INPUT FOR THIS TASK>
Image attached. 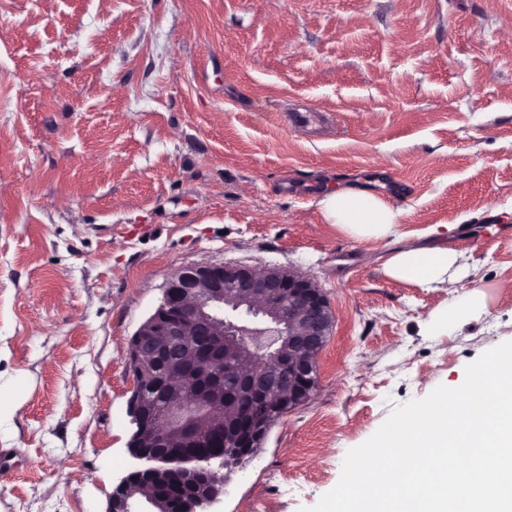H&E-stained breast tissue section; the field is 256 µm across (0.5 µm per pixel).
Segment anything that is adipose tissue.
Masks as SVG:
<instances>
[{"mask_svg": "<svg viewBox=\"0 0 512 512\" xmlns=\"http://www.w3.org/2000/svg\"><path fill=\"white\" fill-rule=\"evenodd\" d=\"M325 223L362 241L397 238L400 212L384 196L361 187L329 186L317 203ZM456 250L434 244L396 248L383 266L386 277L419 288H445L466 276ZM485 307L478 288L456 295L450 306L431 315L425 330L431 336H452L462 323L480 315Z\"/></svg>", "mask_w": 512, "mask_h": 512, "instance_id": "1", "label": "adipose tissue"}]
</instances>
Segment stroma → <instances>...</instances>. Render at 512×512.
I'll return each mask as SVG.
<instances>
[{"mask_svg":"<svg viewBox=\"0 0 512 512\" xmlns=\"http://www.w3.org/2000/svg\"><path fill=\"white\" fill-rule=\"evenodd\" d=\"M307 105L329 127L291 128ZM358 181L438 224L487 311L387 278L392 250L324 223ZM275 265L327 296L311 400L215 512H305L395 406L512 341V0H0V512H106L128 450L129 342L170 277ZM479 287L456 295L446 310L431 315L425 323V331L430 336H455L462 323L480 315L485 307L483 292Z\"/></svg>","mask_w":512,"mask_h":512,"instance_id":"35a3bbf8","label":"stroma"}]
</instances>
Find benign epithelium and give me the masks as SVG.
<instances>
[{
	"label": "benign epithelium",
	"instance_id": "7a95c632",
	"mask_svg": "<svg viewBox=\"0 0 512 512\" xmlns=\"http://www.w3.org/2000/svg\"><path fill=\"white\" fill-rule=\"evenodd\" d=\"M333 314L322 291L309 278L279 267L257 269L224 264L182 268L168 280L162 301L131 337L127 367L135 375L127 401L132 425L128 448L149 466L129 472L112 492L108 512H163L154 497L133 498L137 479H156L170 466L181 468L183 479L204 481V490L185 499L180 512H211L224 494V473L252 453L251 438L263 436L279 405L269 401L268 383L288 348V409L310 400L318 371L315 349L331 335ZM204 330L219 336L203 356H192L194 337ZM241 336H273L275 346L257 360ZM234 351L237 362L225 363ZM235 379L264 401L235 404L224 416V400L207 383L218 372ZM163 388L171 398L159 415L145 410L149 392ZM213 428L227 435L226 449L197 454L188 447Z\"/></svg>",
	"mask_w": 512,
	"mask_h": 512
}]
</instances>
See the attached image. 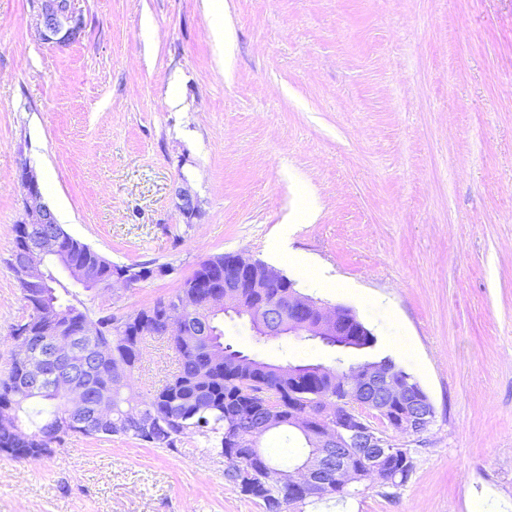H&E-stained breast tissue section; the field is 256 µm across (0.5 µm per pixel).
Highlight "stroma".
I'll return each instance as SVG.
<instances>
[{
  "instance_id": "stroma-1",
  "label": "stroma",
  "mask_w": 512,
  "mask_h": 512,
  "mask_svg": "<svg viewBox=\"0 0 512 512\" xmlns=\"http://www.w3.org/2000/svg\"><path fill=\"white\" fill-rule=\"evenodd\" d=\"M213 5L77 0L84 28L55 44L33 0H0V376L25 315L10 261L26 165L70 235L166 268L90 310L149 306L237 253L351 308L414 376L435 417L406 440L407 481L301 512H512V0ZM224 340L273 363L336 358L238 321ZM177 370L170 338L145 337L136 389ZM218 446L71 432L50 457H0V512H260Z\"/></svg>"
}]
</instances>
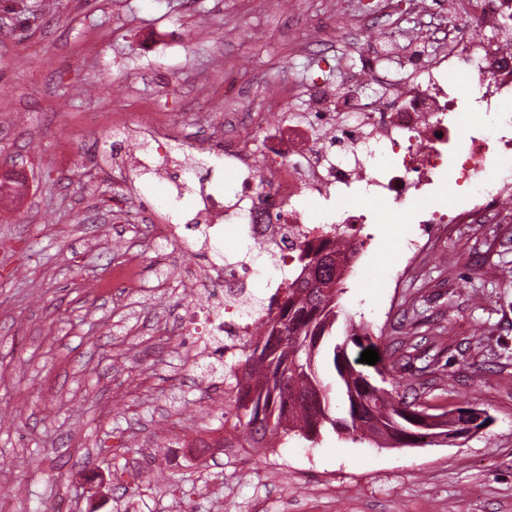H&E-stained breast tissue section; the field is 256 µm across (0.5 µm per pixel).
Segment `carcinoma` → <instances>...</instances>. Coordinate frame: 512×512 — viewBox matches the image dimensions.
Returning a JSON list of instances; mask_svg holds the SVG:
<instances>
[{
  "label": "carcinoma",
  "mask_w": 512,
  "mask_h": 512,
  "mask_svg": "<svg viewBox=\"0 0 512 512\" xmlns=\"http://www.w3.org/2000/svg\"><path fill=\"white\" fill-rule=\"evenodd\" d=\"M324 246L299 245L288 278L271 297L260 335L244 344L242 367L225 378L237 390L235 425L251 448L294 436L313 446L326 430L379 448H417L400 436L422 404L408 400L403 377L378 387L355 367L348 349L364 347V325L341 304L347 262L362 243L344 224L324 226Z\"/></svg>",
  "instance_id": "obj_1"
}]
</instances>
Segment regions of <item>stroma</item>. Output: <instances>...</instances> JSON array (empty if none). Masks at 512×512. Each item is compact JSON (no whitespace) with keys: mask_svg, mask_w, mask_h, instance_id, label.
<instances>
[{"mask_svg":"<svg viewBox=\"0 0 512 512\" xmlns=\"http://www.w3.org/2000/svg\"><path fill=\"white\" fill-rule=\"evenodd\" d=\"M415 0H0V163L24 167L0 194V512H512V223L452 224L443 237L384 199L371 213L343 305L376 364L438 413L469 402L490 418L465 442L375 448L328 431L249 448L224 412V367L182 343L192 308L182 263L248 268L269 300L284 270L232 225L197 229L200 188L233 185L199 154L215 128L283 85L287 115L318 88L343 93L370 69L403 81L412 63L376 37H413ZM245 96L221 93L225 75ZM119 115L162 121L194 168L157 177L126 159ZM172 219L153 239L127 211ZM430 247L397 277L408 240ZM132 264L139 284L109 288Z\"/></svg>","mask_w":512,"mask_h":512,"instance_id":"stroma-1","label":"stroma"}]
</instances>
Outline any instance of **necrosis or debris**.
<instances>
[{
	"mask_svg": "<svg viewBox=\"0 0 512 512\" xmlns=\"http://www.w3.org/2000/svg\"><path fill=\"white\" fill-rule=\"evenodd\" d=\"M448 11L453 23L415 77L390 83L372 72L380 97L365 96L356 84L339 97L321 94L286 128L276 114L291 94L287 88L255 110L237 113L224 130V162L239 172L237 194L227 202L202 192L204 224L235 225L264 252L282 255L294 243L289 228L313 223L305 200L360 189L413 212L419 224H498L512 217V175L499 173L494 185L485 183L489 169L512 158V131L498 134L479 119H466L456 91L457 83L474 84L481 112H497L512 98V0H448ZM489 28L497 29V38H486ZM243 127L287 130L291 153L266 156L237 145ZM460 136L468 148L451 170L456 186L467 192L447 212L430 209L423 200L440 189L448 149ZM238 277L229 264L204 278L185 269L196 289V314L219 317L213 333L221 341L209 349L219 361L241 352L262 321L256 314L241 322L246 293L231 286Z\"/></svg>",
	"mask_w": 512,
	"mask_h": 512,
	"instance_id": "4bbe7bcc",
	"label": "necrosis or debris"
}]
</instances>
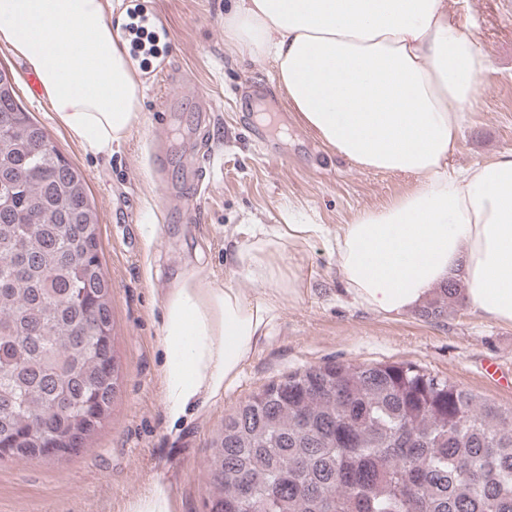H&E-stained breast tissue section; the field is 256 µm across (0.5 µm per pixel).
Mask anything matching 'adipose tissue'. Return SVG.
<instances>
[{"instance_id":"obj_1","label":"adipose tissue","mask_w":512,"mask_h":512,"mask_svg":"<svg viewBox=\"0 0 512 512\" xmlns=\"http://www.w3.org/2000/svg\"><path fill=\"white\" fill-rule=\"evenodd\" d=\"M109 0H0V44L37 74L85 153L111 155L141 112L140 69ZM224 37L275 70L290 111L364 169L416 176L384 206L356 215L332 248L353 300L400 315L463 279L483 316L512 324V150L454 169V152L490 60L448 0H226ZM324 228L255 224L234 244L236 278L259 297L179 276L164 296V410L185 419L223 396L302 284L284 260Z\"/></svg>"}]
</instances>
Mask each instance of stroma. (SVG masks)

...

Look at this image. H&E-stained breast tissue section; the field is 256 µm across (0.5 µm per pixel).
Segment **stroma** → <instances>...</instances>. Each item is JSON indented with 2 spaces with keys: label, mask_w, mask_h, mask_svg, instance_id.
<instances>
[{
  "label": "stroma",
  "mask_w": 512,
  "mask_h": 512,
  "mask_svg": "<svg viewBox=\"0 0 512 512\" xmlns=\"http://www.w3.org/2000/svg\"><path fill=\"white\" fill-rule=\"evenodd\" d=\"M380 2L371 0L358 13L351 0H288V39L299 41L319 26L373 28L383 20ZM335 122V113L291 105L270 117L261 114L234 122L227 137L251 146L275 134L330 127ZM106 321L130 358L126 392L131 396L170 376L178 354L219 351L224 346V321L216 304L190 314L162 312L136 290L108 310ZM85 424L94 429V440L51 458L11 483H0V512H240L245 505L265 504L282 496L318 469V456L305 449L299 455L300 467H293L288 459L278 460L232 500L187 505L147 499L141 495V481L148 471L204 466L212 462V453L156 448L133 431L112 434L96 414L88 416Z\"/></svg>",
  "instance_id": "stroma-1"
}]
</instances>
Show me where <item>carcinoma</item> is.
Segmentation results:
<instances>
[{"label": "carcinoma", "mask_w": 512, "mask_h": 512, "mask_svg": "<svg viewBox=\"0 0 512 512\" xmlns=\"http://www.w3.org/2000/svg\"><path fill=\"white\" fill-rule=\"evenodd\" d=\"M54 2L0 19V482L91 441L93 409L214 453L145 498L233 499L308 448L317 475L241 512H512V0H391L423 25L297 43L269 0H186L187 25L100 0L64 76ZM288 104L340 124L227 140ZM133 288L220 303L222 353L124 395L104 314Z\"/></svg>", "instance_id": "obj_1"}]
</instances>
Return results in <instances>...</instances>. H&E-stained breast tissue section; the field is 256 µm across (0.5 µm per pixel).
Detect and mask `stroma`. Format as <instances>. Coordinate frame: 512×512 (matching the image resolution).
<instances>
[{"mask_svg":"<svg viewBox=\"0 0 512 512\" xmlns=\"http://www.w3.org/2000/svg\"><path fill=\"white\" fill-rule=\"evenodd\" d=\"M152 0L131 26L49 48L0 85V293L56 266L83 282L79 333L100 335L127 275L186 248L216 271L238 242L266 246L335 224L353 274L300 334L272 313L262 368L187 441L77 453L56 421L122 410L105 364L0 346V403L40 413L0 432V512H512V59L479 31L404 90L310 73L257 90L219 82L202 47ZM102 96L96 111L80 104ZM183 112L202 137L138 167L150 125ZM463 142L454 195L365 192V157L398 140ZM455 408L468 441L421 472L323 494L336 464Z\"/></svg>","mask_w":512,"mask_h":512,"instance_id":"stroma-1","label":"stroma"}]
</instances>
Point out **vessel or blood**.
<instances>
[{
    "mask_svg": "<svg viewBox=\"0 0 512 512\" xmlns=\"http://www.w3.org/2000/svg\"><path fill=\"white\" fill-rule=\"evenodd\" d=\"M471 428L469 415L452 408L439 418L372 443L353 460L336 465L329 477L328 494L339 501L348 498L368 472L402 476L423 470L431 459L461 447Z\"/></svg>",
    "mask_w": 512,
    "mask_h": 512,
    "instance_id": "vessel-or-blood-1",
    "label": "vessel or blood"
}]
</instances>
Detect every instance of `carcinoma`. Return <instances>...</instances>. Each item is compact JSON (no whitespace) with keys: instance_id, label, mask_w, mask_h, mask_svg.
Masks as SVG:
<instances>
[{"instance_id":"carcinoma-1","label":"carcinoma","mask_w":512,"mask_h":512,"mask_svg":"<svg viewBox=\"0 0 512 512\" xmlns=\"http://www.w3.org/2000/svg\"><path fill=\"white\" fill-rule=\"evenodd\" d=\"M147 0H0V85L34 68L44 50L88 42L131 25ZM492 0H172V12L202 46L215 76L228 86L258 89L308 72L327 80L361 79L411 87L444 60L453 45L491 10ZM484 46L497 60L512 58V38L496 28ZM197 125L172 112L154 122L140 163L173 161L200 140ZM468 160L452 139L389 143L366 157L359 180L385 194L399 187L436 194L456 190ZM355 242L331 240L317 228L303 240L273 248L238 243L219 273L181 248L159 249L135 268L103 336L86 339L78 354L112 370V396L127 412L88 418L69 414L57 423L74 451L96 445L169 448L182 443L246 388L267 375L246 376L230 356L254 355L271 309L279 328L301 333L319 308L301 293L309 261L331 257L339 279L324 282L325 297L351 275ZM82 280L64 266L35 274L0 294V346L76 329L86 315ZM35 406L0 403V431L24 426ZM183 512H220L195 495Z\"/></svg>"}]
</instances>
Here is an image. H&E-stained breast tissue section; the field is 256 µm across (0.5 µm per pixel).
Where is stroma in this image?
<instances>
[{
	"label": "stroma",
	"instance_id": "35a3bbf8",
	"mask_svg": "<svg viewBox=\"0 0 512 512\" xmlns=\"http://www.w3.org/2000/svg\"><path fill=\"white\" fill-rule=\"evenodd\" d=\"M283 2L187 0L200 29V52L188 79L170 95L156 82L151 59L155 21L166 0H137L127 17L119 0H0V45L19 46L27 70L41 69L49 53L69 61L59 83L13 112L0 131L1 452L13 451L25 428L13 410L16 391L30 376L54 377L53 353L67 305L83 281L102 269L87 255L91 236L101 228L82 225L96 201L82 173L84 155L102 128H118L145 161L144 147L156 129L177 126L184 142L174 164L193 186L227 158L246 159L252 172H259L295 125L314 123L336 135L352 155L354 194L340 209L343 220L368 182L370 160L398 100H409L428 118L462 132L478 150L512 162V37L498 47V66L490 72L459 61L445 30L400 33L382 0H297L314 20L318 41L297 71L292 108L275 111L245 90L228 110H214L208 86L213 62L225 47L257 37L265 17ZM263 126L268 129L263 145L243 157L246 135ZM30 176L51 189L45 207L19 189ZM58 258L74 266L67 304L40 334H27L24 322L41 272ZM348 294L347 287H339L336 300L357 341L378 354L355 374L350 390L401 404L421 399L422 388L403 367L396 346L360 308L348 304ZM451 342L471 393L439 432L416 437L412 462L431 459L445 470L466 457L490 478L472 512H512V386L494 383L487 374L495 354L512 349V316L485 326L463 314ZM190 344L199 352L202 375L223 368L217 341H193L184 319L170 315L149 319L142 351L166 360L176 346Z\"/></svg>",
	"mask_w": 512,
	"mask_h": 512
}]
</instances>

* * *

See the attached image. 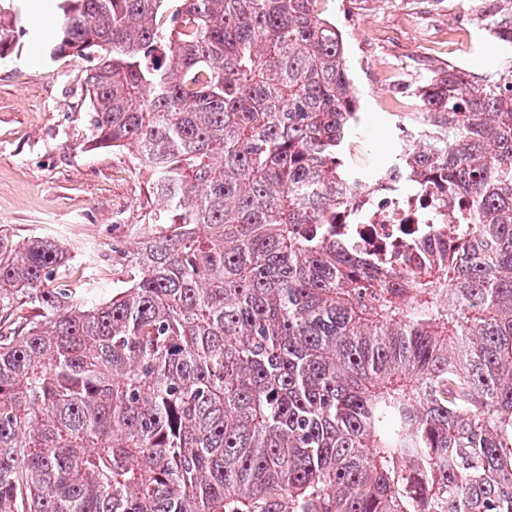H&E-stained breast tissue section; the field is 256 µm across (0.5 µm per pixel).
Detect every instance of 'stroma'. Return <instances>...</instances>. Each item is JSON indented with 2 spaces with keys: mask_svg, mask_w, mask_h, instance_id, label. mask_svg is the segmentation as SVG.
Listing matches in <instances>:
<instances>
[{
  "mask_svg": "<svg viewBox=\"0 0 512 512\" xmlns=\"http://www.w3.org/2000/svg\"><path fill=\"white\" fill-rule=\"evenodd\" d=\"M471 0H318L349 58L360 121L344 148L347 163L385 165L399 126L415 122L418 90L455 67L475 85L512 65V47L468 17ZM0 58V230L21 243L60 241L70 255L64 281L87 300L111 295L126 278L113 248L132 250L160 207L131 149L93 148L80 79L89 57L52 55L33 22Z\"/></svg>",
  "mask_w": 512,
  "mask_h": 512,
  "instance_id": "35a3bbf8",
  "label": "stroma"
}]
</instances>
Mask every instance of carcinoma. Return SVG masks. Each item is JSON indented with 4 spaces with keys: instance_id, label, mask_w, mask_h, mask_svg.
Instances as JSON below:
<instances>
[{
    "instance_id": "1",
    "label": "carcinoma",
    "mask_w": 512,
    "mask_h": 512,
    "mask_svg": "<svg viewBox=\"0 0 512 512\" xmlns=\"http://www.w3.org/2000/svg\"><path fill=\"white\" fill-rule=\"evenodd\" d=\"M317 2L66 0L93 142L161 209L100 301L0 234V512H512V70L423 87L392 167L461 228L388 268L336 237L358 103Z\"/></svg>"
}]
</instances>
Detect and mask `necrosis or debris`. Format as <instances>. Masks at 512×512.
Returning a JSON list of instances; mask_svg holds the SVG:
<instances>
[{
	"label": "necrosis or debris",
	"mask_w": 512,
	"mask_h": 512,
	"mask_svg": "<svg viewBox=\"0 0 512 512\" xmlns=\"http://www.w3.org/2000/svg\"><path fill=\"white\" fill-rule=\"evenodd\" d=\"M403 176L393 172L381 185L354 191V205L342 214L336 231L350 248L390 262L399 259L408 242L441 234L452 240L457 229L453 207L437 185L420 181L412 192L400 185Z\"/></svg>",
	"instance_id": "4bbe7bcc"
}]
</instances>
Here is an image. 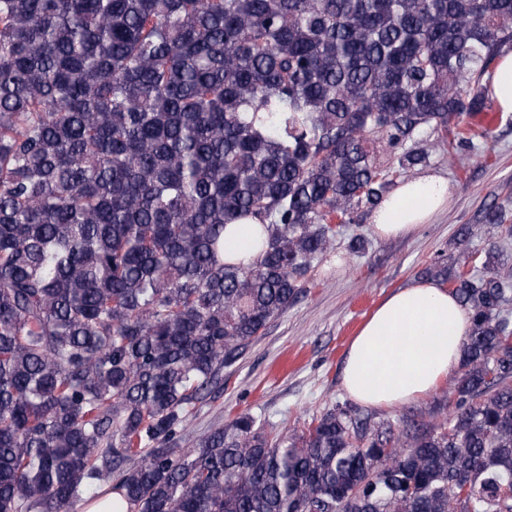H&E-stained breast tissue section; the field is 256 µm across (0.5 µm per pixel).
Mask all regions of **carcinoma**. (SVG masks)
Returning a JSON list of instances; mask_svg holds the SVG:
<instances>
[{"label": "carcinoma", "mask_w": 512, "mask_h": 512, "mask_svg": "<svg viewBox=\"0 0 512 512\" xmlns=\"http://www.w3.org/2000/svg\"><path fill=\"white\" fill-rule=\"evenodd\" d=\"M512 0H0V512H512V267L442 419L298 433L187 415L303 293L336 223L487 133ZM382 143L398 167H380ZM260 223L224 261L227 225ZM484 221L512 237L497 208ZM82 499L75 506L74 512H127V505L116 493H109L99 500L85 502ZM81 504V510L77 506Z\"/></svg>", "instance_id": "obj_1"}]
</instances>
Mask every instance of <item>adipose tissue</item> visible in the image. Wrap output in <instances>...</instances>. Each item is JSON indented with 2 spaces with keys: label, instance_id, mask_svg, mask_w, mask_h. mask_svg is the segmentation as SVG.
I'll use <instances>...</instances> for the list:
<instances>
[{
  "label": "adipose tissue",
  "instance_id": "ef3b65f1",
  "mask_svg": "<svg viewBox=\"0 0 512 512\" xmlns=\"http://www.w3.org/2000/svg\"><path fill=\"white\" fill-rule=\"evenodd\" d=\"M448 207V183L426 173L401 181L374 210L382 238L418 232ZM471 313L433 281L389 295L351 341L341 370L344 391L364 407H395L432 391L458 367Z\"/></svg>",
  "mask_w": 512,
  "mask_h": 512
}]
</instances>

YOUR OBJECTIVE> Exactly as they appear, write out the lines from the one containing "Outline any instance" down to the one containing "Mask each instance of stroma. (SVG masks)", both included. Pictures are left out.

ANSWER TO THIS EXERCISE>
Outline any instance of **necrosis or debris**.
<instances>
[{
	"mask_svg": "<svg viewBox=\"0 0 512 512\" xmlns=\"http://www.w3.org/2000/svg\"><path fill=\"white\" fill-rule=\"evenodd\" d=\"M448 11L453 23L415 77L390 83L372 72L380 97L365 96L356 84L339 97L321 94L286 128L276 114L291 94L287 88L255 110L237 113L224 130V162L239 172L237 194L227 202L202 192L204 224L235 225L264 252L282 255L294 243L289 228L313 223L305 200L360 189L413 212L419 224H498L512 217V175L499 173L494 185L485 183L489 169L512 158V131L498 134L479 119H466L456 91L457 83L474 84L481 112H497L512 98V0H448ZM489 28L497 29V38H486ZM243 127L287 130L291 153L266 156L237 145ZM460 136L468 148L451 170L456 186L467 192L447 212L430 209L423 200L440 189L448 149ZM238 277L229 264L204 278L185 269L196 289V314L219 317L213 333L221 341L209 349L219 361L241 352L262 321L256 314L241 322L246 293L231 286Z\"/></svg>",
	"mask_w": 512,
	"mask_h": 512,
	"instance_id": "4bbe7bcc",
	"label": "necrosis or debris"
}]
</instances>
H&E-stained breast tissue section; the field is 256 µm across (0.5 µm per pixel).
Mask anything matching 'adipose tissue'. Return SVG.
<instances>
[{"instance_id":"obj_1","label":"adipose tissue","mask_w":512,"mask_h":512,"mask_svg":"<svg viewBox=\"0 0 512 512\" xmlns=\"http://www.w3.org/2000/svg\"><path fill=\"white\" fill-rule=\"evenodd\" d=\"M109 0H0V44L37 74L85 153L111 155L141 112L140 69ZM224 37L275 70L290 111L364 169L416 176L384 206L356 215L332 248L353 300L400 315L463 279L483 316L512 324V150L454 169V152L490 60L448 0H226ZM324 228L255 224L234 244L236 278L259 297L179 276L164 296V410L185 419L223 396L302 284L284 260Z\"/></svg>"}]
</instances>
Mask each instance of stroma. (SVG masks)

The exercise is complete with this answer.